> Records for processing
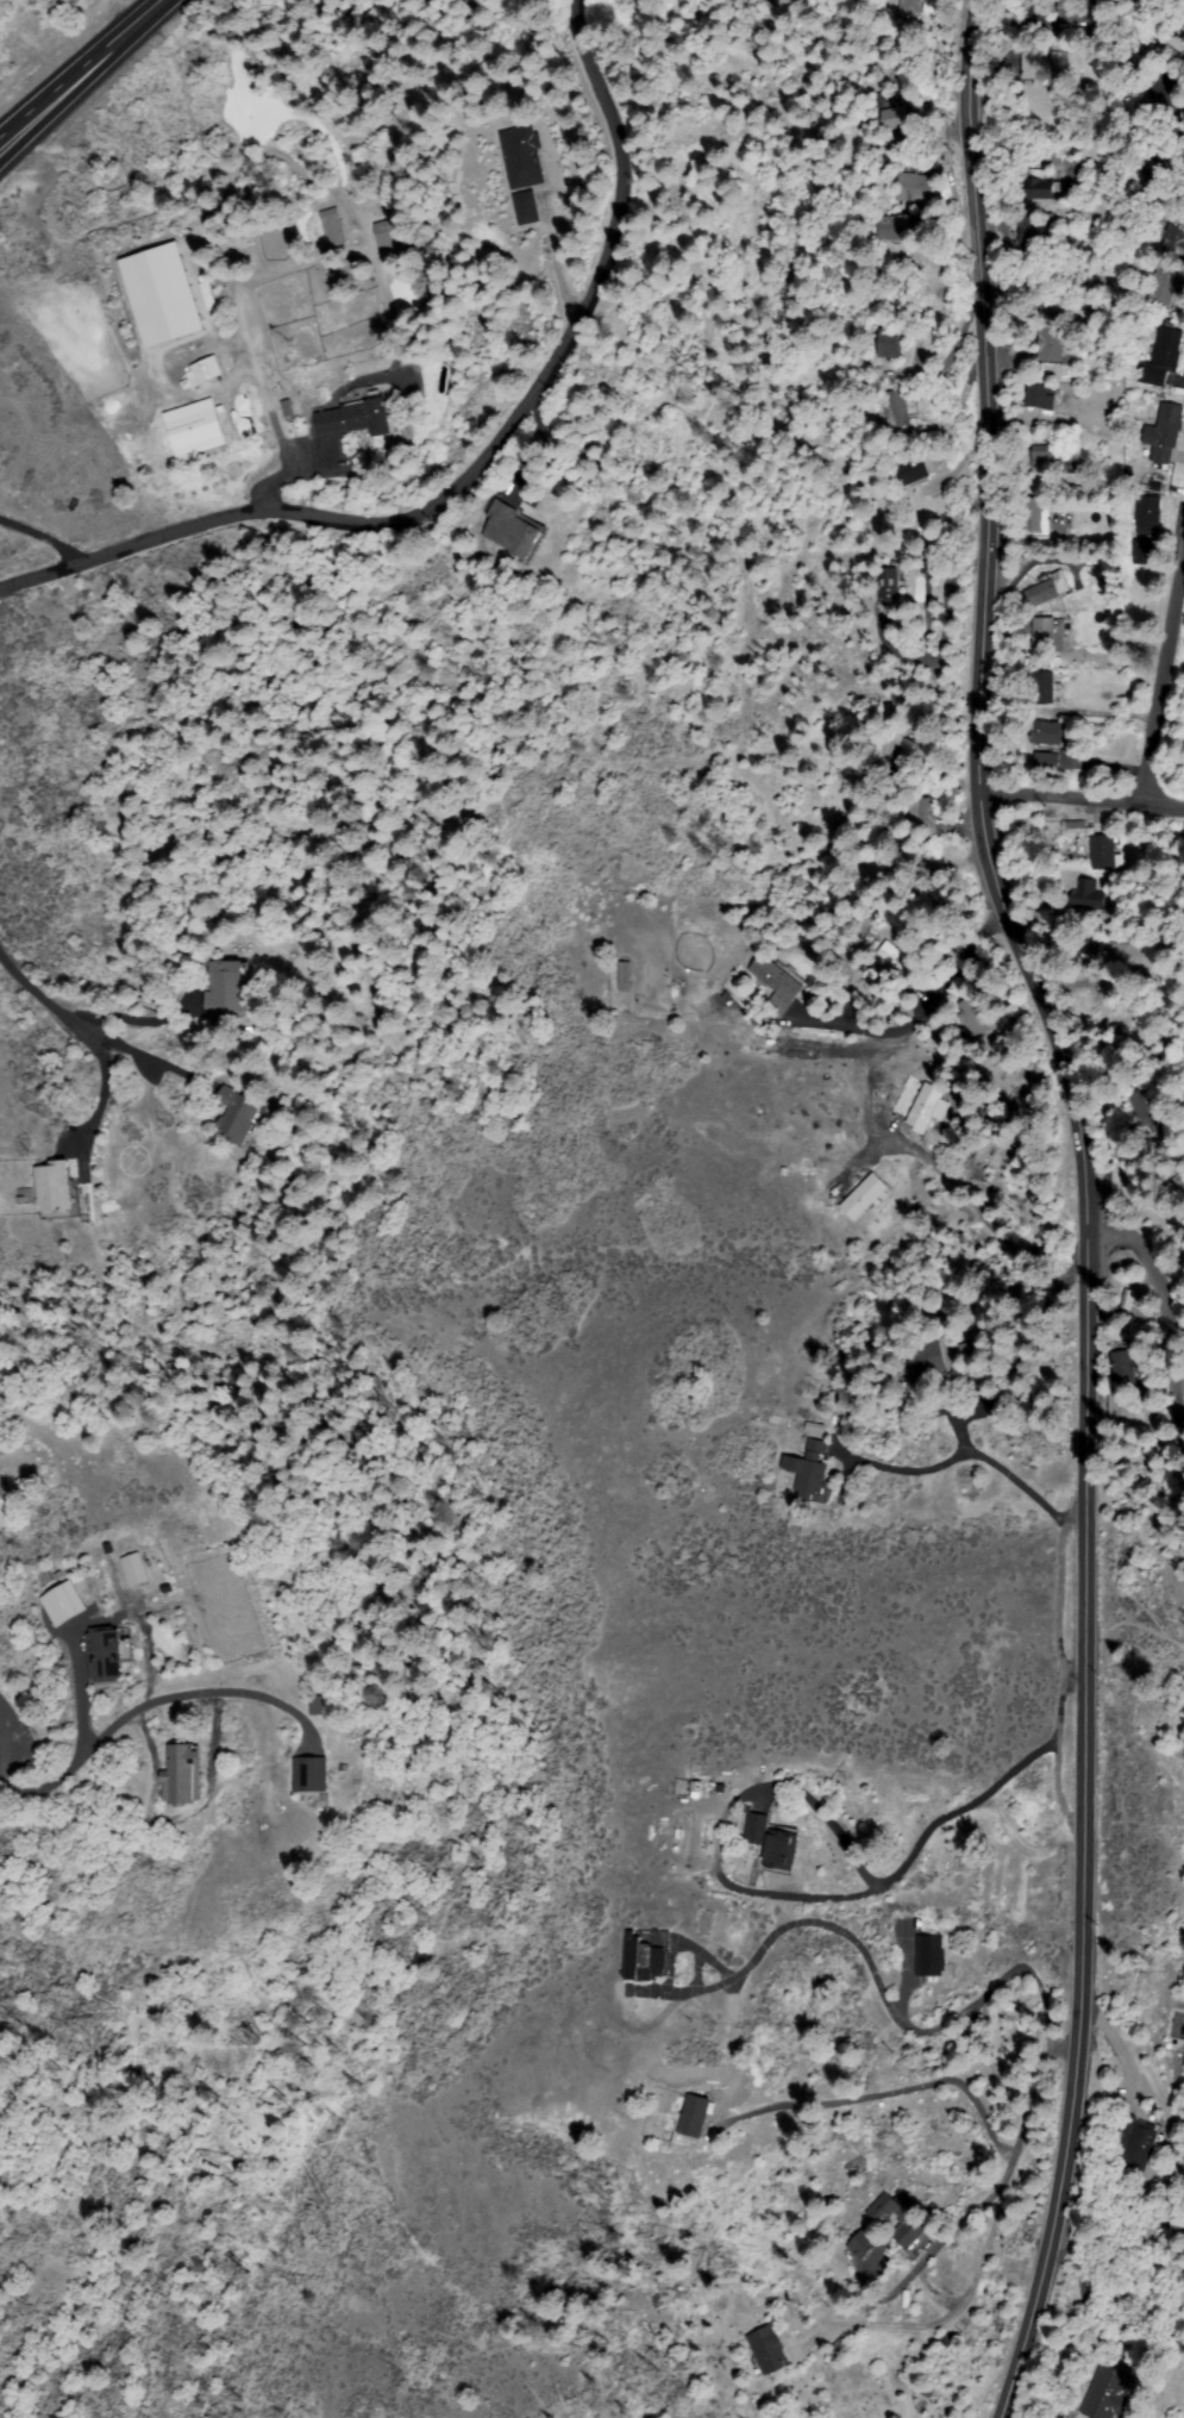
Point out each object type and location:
building: (908, 7)
building: (1071, 13)
road: (123, 33)
building: (1035, 65)
building: (1168, 92)
road: (54, 98)
building: (893, 118)
road: (11, 138)
road: (11, 140)
building: (1167, 152)
building: (520, 158)
building: (914, 188)
building: (1042, 191)
building: (524, 208)
building: (333, 228)
building: (902, 228)
building: (1037, 231)
building: (390, 235)
building: (1176, 237)
building: (1166, 285)
building: (162, 295)
building: (1051, 301)
building: (888, 344)
building: (1054, 347)
building: (1161, 360)
building: (205, 371)
building: (1038, 397)
building: (896, 409)
building: (355, 419)
building: (190, 428)
building: (1163, 433)
building: (1051, 460)
road: (482, 464)
building: (910, 471)
building: (1031, 514)
building: (1147, 516)
building: (514, 532)
road: (42, 540)
building: (1142, 553)
building: (891, 590)
building: (1040, 594)
building: (1044, 635)
road: (1166, 681)
building: (1044, 689)
building: (1044, 735)
building: (911, 748)
building: (885, 756)
building: (1054, 761)
building: (1081, 769)
road: (1083, 800)
building: (922, 815)
building: (1072, 827)
building: (1104, 851)
building: (885, 867)
building: (1084, 897)
building: (1039, 913)
building: (1122, 943)
building: (1089, 954)
building: (897, 961)
building: (624, 977)
building: (777, 983)
road: (29, 986)
building: (226, 989)
building: (973, 1016)
building: (1145, 1107)
building: (930, 1108)
building: (240, 1116)
building: (57, 1191)
building: (865, 1197)
road: (1088, 1204)
road: (1136, 1231)
building: (922, 1364)
building: (1122, 1367)
building: (960, 1376)
building: (987, 1381)
building: (810, 1473)
building: (135, 1570)
building: (64, 1604)
building: (107, 1654)
building: (324, 1706)
road: (129, 1708)
road: (4, 1730)
building: (311, 1775)
building: (182, 1776)
building: (773, 1844)
building: (930, 1957)
building: (645, 1961)
building: (694, 2117)
building: (1136, 2143)
building: (880, 2217)
road: (1140, 2233)
building: (863, 2245)
building: (769, 2350)
building: (1108, 2394)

> What the task asks
Take the data above and set it down exactly, images excluded.

> Exercise answer
Point out each object type and location:
building: (908, 7)
building: (1071, 13)
road: (123, 33)
building: (1035, 65)
building: (1168, 92)
road: (54, 98)
building: (893, 118)
road: (11, 138)
road: (11, 140)
building: (1167, 152)
building: (520, 158)
building: (914, 188)
building: (1042, 191)
building: (524, 208)
building: (333, 228)
building: (902, 228)
building: (1037, 231)
building: (390, 235)
building: (1176, 237)
building: (1166, 285)
building: (162, 295)
building: (1051, 301)
building: (888, 344)
building: (1054, 347)
building: (1161, 360)
building: (205, 371)
building: (1038, 397)
building: (896, 409)
building: (355, 419)
building: (190, 428)
building: (1163, 433)
building: (1051, 460)
road: (482, 464)
building: (910, 471)
building: (1031, 514)
building: (1147, 516)
building: (514, 532)
road: (42, 540)
building: (1142, 553)
building: (891, 590)
building: (1040, 594)
building: (1044, 635)
road: (1166, 681)
building: (1044, 689)
building: (1044, 735)
building: (911, 748)
building: (885, 756)
building: (1054, 761)
building: (1081, 769)
road: (1083, 800)
building: (922, 815)
building: (1072, 827)
building: (1104, 851)
building: (885, 867)
building: (1084, 897)
building: (1039, 913)
building: (1122, 943)
building: (1089, 954)
building: (897, 961)
building: (624, 977)
building: (777, 983)
road: (29, 986)
building: (226, 989)
building: (973, 1016)
building: (1145, 1107)
building: (930, 1108)
building: (240, 1116)
building: (57, 1191)
building: (865, 1197)
road: (1088, 1204)
road: (1136, 1231)
building: (922, 1364)
building: (1122, 1367)
building: (960, 1376)
building: (987, 1381)
building: (810, 1473)
building: (135, 1570)
building: (64, 1604)
building: (107, 1654)
building: (324, 1706)
road: (129, 1708)
road: (4, 1730)
building: (311, 1775)
building: (182, 1776)
building: (773, 1844)
building: (930, 1957)
building: (645, 1961)
building: (694, 2117)
building: (1136, 2143)
building: (880, 2217)
road: (1140, 2233)
building: (863, 2245)
building: (769, 2350)
building: (1108, 2394)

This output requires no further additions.